WHAT THIS TASK INVOLVES: Read through the listing below and return only the lines containing "VBAT".

DATASET ENTRIES:
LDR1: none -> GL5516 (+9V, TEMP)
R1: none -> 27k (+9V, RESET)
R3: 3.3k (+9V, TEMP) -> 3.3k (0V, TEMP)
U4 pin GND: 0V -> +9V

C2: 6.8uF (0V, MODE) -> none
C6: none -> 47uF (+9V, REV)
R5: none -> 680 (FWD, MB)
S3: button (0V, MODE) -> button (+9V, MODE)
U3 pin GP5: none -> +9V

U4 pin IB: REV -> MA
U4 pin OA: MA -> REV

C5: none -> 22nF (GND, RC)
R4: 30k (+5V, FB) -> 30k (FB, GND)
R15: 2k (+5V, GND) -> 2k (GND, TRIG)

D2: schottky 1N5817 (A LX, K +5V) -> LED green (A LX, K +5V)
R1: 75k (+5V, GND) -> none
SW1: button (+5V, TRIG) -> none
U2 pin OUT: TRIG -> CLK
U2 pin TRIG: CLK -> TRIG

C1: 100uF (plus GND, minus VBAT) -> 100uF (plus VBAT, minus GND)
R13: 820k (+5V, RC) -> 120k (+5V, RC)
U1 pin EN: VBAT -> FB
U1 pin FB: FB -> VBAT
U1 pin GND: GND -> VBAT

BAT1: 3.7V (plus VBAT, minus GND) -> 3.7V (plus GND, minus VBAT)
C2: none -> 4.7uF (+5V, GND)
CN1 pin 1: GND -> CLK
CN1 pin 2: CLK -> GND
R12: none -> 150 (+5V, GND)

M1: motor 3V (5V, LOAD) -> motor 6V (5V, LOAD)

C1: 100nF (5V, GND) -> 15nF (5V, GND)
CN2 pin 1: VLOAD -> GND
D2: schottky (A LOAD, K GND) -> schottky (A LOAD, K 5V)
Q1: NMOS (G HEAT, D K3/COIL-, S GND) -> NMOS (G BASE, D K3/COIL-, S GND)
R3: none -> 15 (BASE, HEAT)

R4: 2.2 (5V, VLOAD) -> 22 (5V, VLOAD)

WORKED SOLUTION:
C1: 100uF (plus GND, minus VBAT) -> 100uF (plus VBAT, minus GND)
U1 pin EN: VBAT -> FB
U1 pin FB: FB -> VBAT
U1 pin GND: GND -> VBAT
BAT1: 3.7V (plus VBAT, minus GND) -> 3.7V (plus GND, minus VBAT)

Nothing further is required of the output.